__What you will do__: Indicate only the number of lines in the listing below in which the word "SERVO" appears.

-- Opening Marker --

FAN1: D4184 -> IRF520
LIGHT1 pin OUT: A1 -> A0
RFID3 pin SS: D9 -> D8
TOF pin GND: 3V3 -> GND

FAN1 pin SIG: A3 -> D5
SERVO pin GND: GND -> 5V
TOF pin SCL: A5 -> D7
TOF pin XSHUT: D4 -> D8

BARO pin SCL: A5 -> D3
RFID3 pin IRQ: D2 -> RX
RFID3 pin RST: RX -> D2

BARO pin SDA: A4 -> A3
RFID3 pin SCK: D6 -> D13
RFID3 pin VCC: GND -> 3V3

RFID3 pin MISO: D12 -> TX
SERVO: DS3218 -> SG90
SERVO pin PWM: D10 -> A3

-- Closing Marker --
-- Opening Marker --

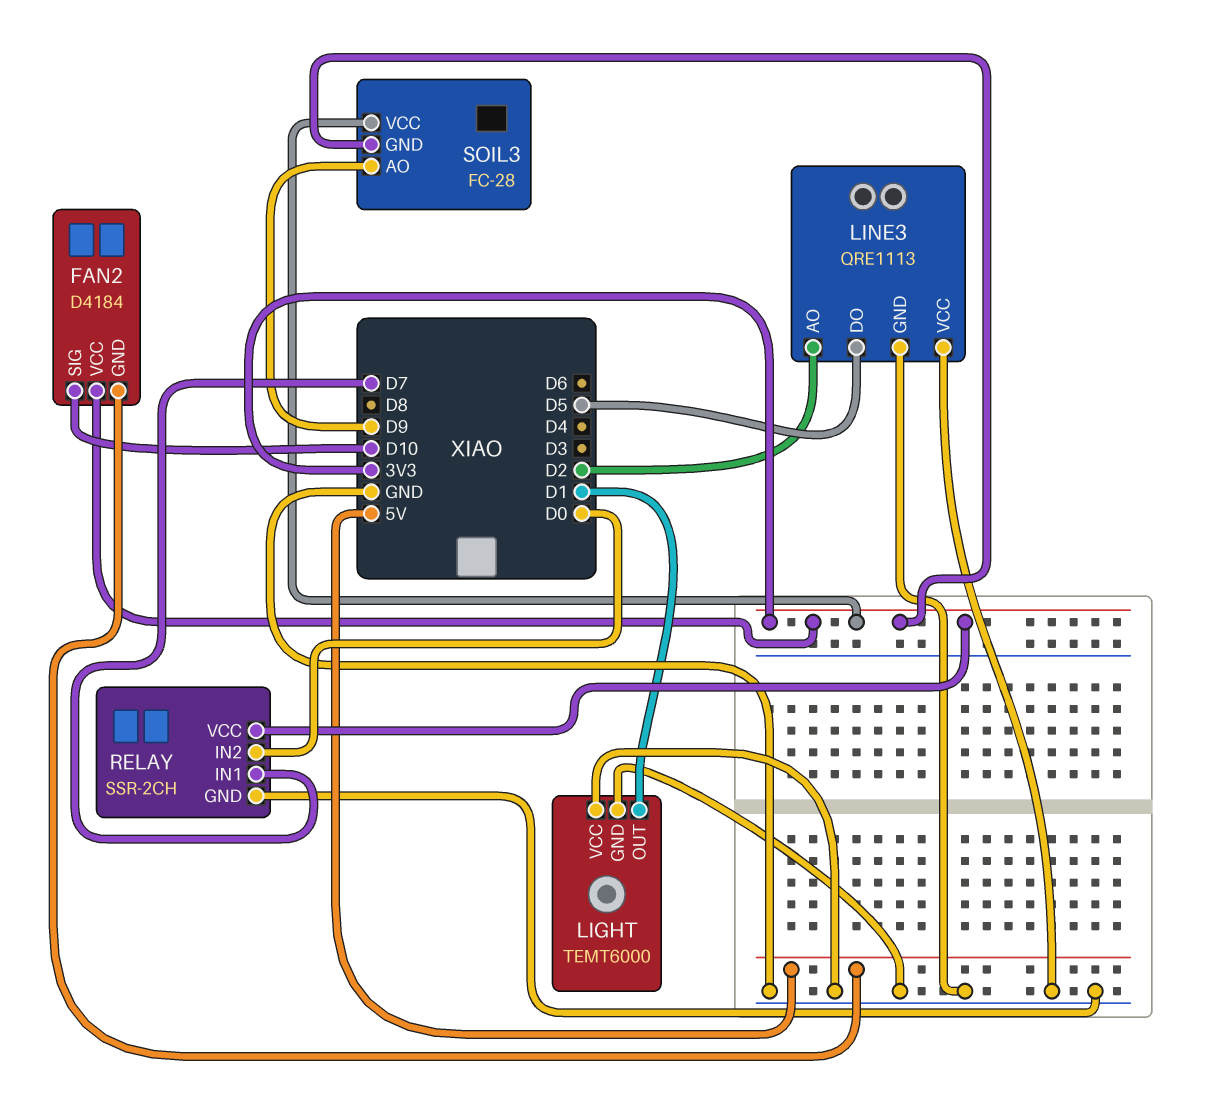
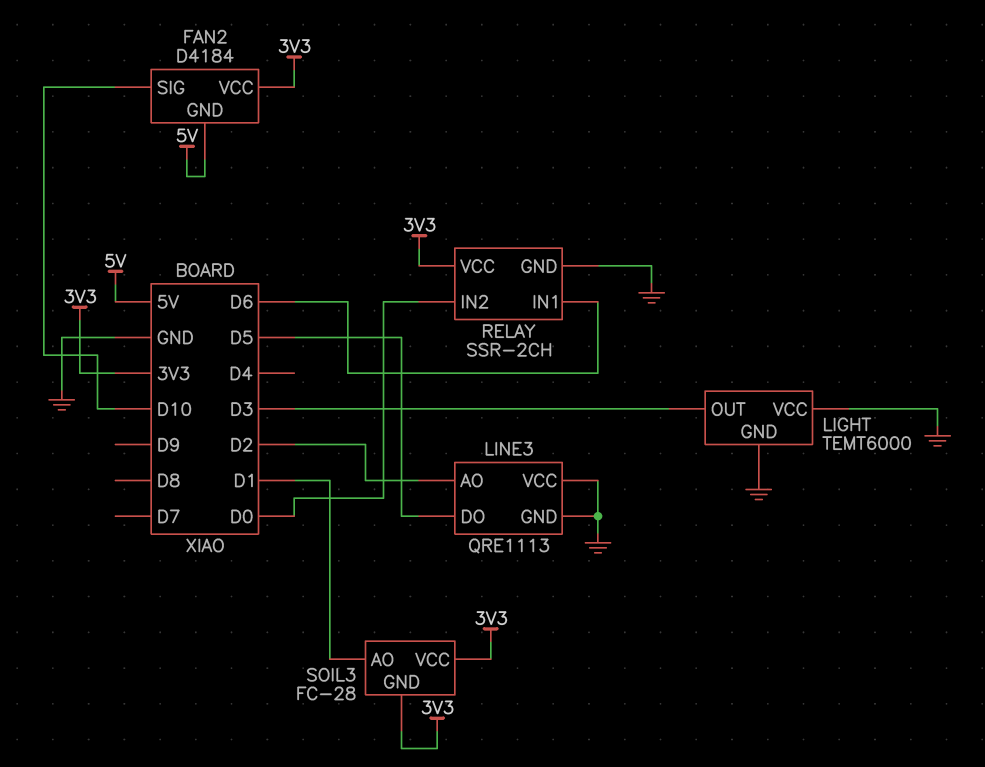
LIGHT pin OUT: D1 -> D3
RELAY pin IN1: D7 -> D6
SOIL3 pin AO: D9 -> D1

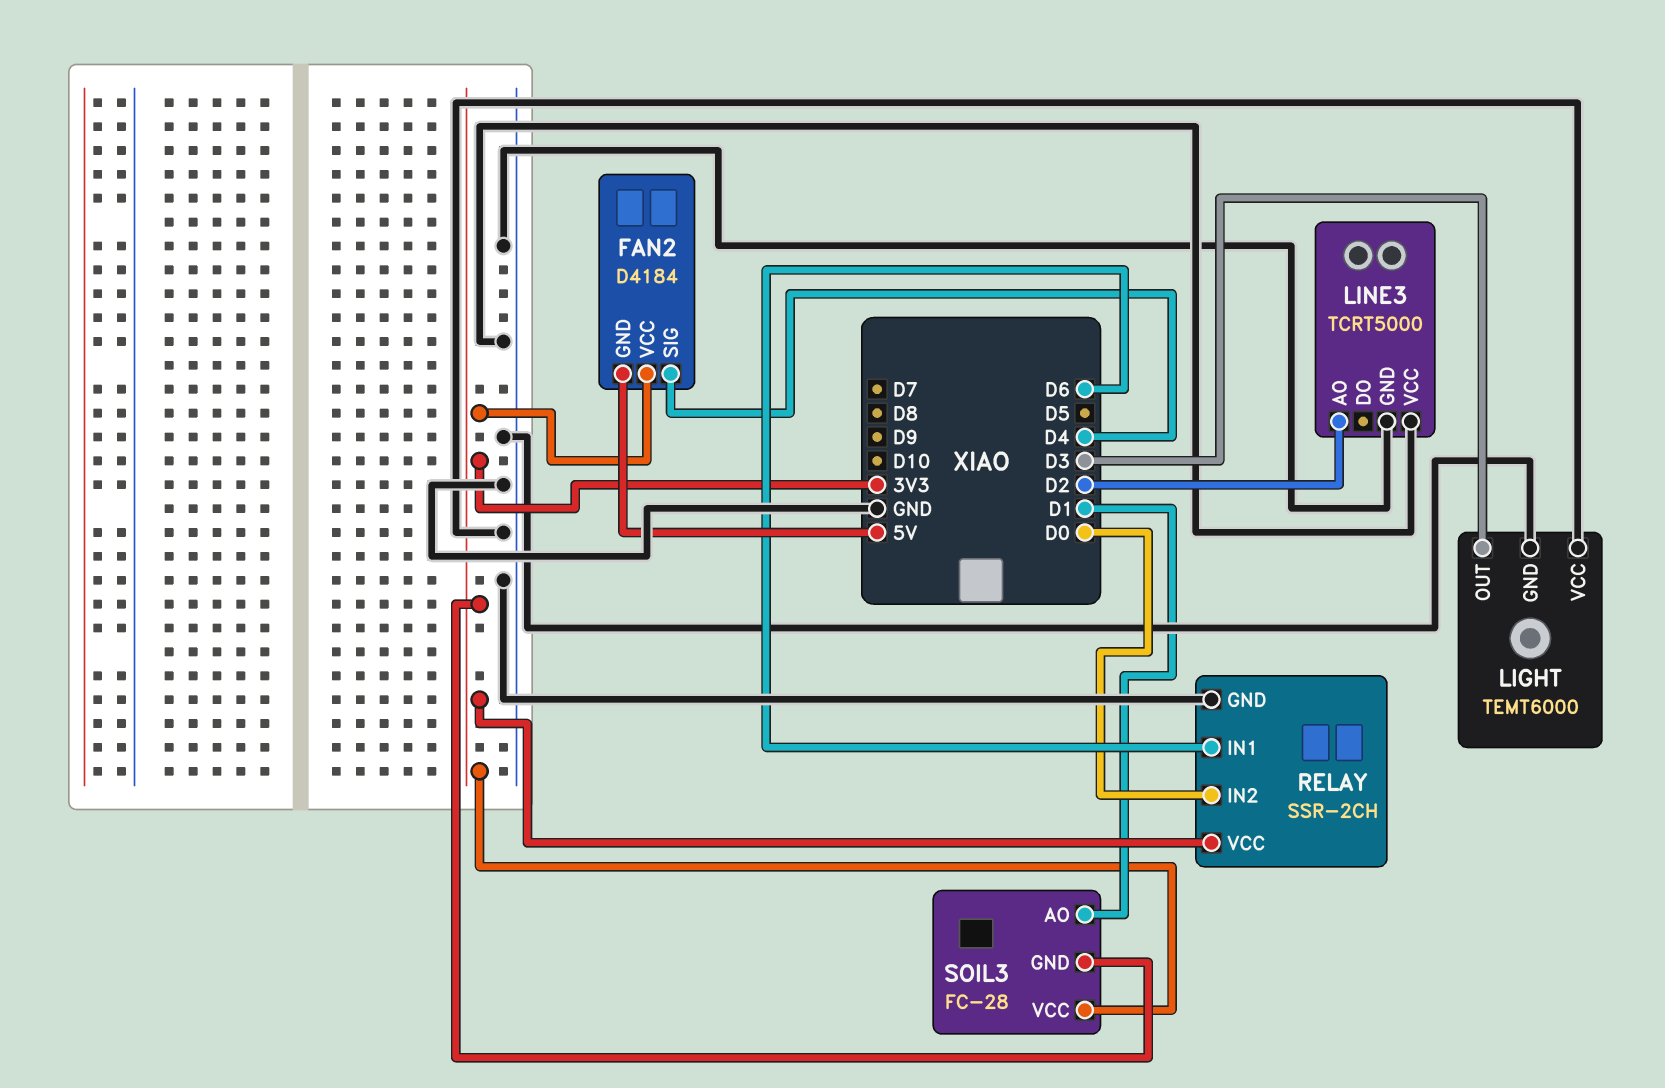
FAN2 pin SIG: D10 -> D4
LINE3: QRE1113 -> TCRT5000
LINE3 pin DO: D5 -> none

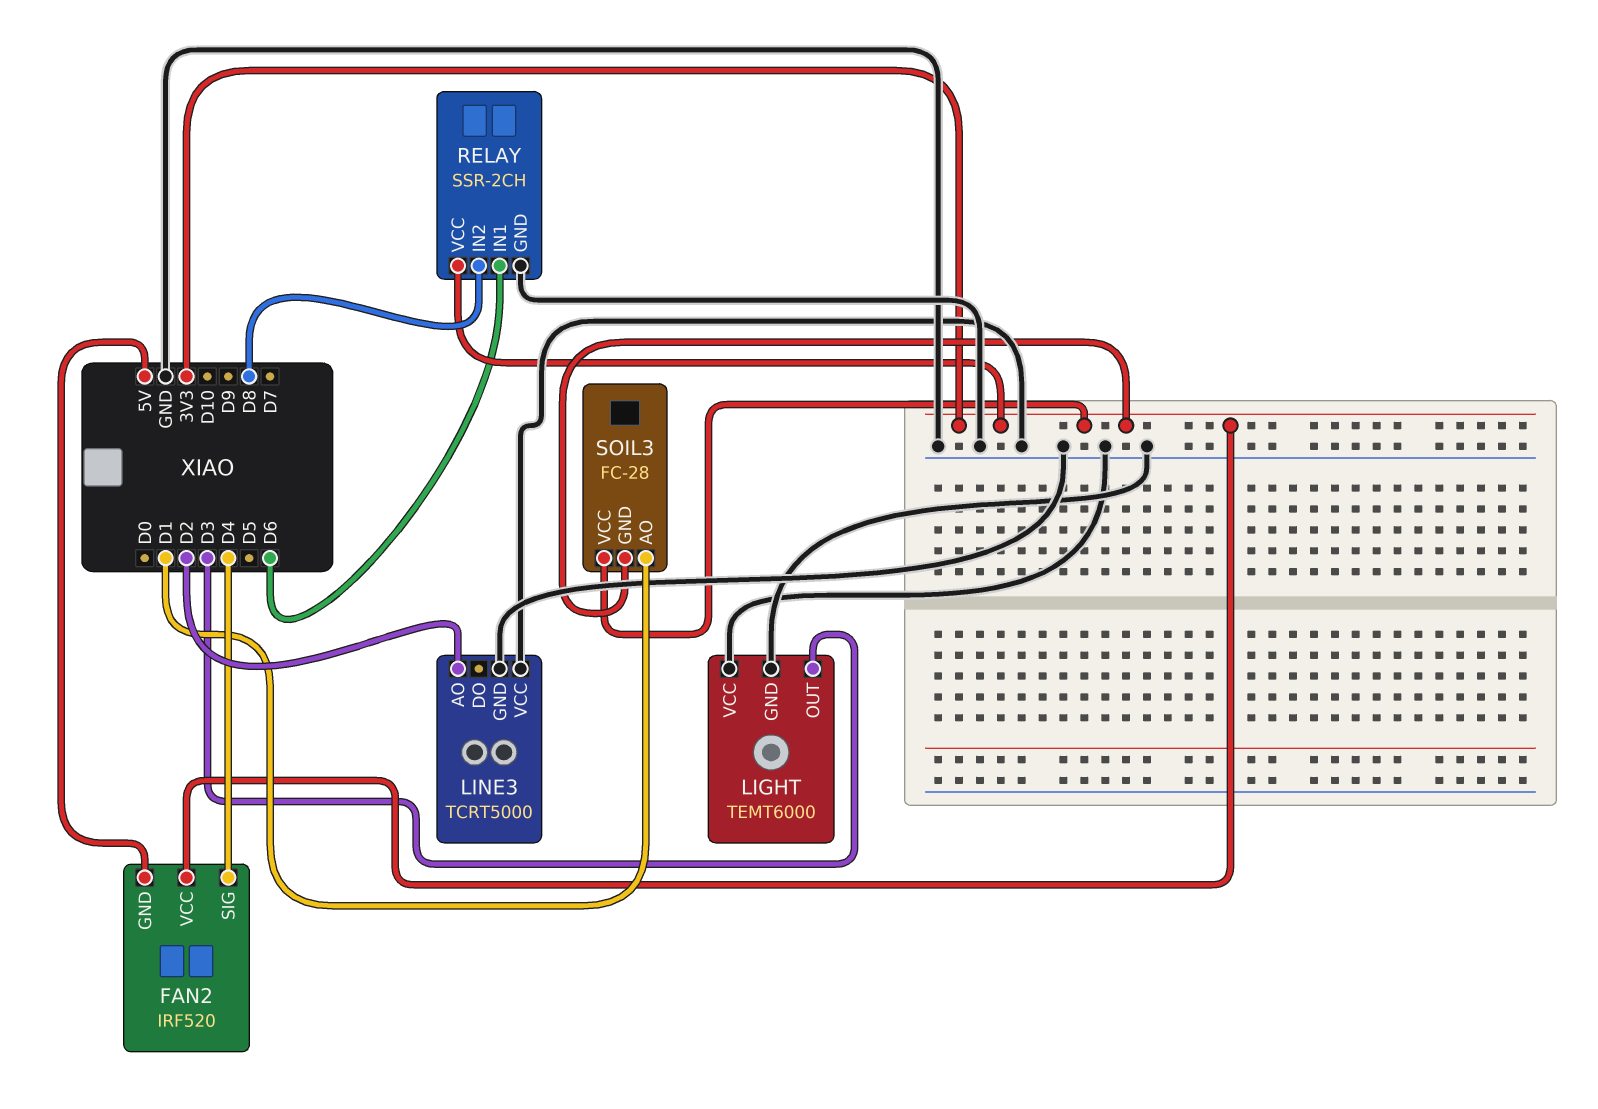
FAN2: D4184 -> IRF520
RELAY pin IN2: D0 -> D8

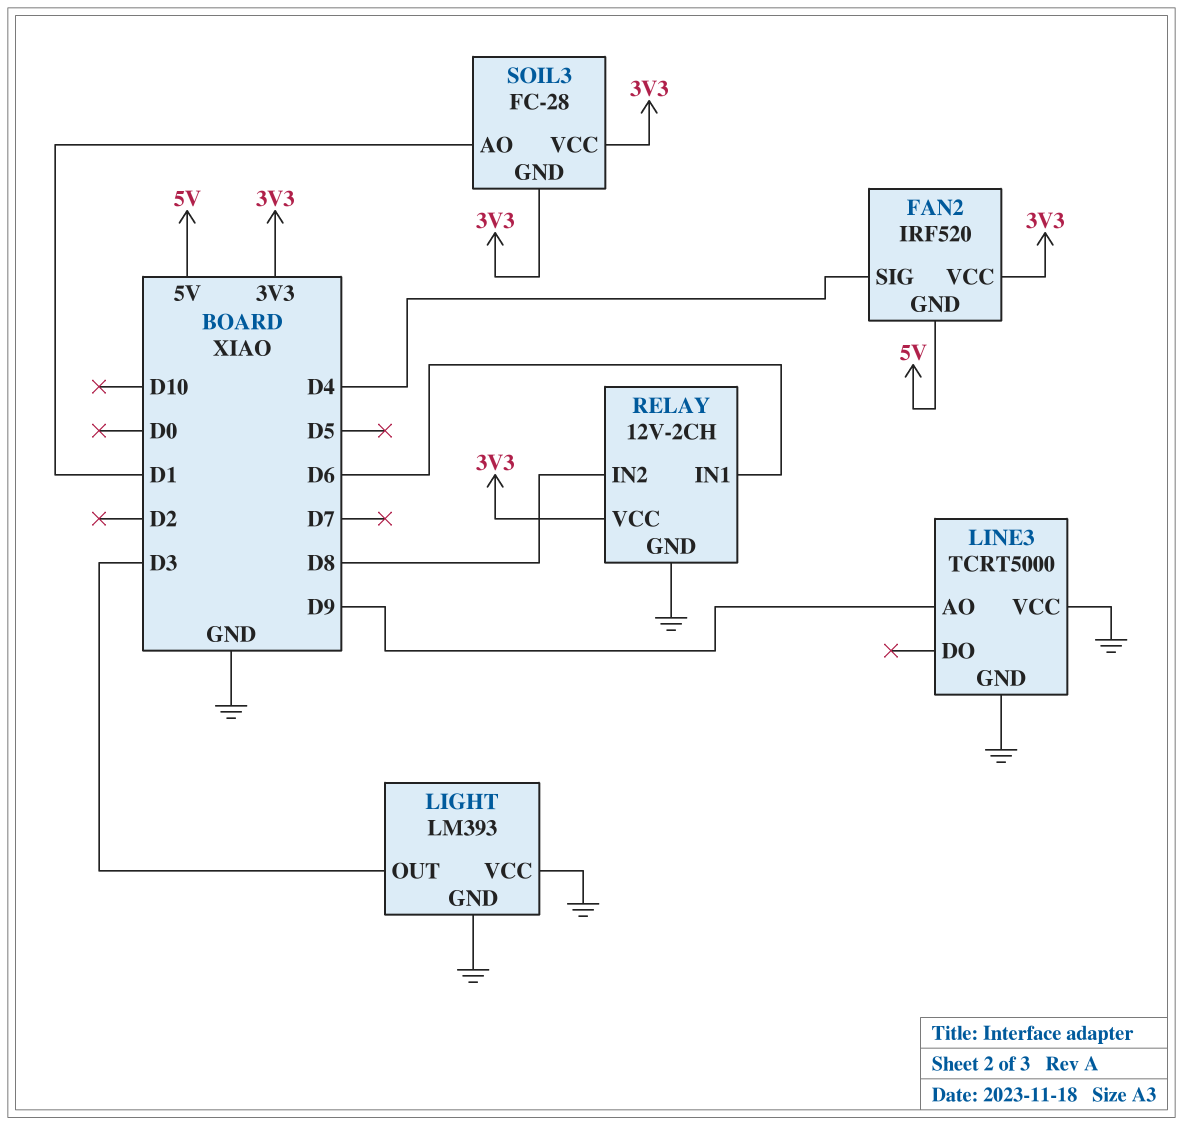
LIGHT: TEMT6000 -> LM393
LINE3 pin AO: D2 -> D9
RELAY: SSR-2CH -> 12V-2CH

-- Closing Marker --

__Your solution__: 3